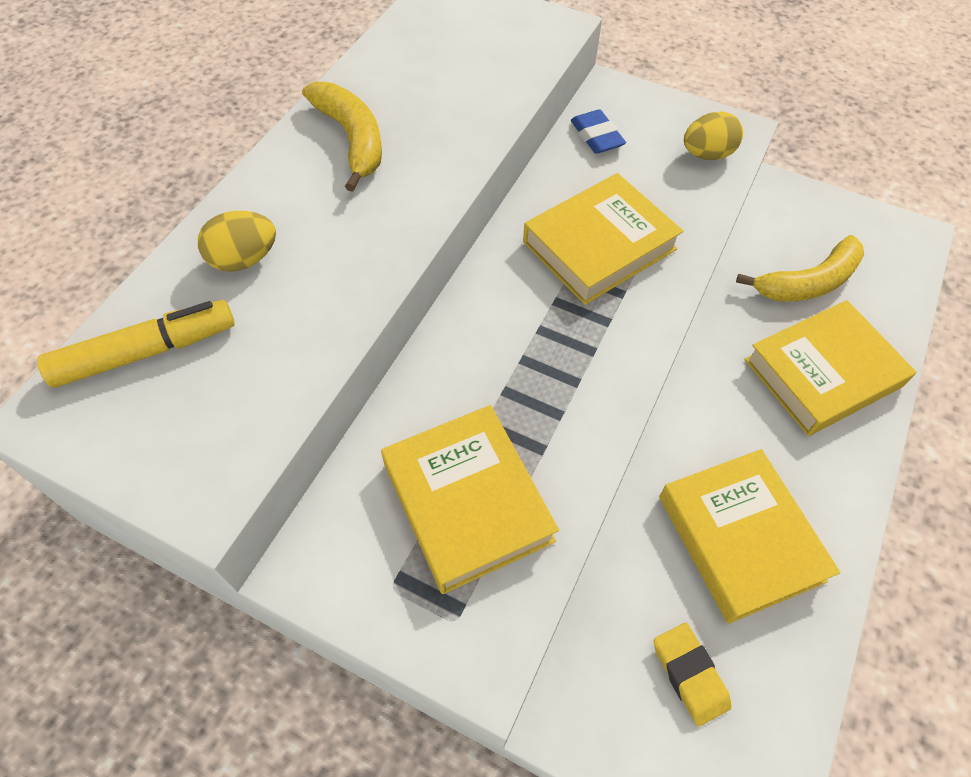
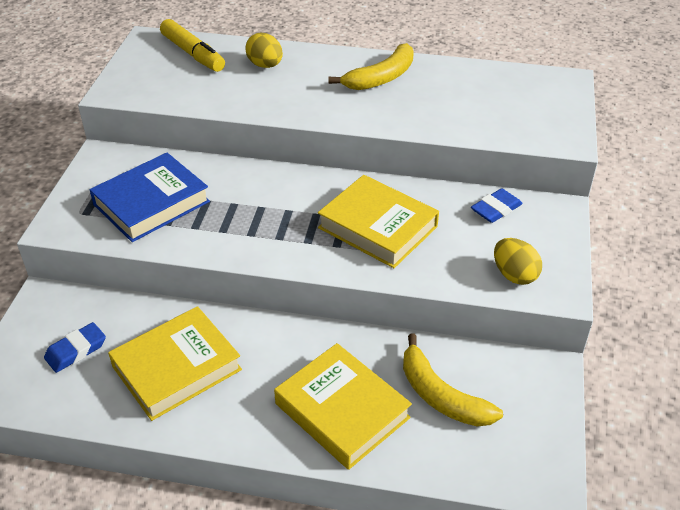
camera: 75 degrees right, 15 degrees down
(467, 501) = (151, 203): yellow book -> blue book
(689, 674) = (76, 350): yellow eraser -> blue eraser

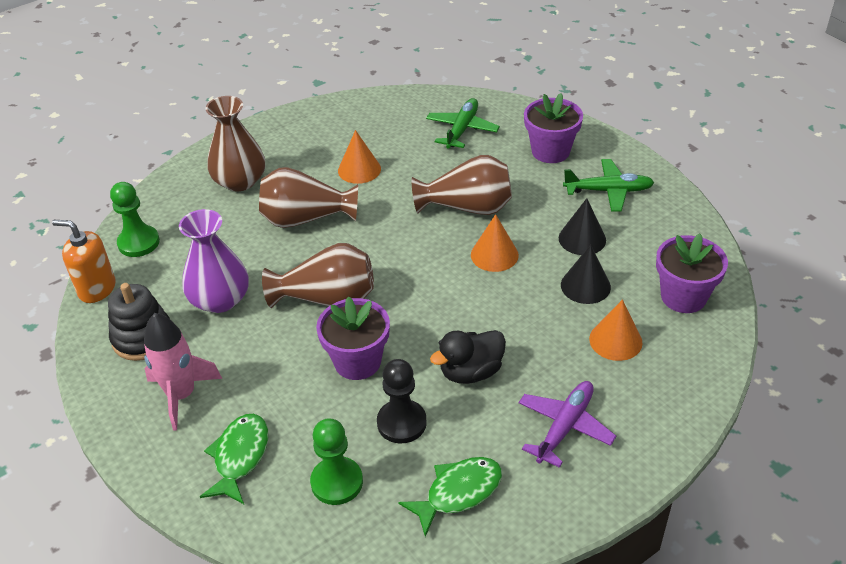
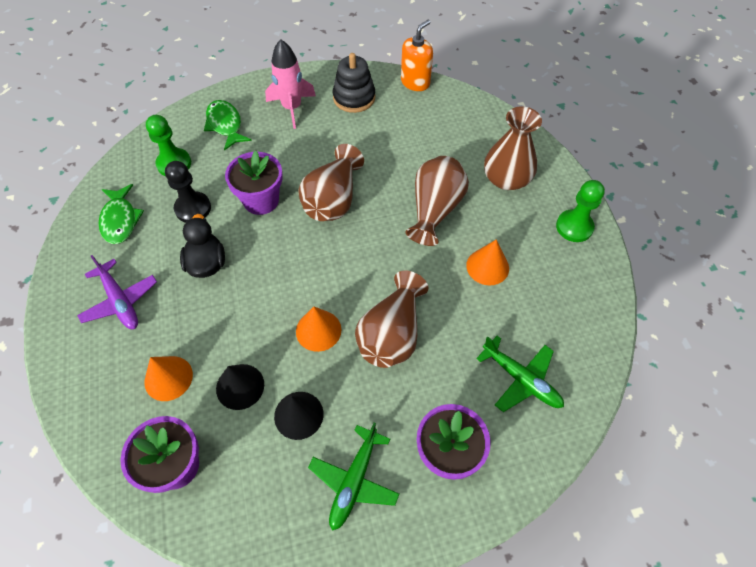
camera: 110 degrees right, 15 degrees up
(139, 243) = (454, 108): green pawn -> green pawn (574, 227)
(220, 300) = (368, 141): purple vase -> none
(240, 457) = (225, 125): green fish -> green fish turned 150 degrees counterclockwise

··········

- **TASK BRIEF**
Exact copy, no pictures: reproduce every entry shown above.

- **FINISHED EXERCISE**
camera: 75 degrees right, 15 degrees down
(467, 501) = (151, 203): yellow book -> blue book
(689, 674) = (76, 350): yellow eraser -> blue eraser

camera: 110 degrees right, 15 degrees up
(139, 243) = (454, 108): green pawn -> green pawn (574, 227)
(220, 300) = (368, 141): purple vase -> none
(240, 457) = (225, 125): green fish -> green fish turned 150 degrees counterclockwise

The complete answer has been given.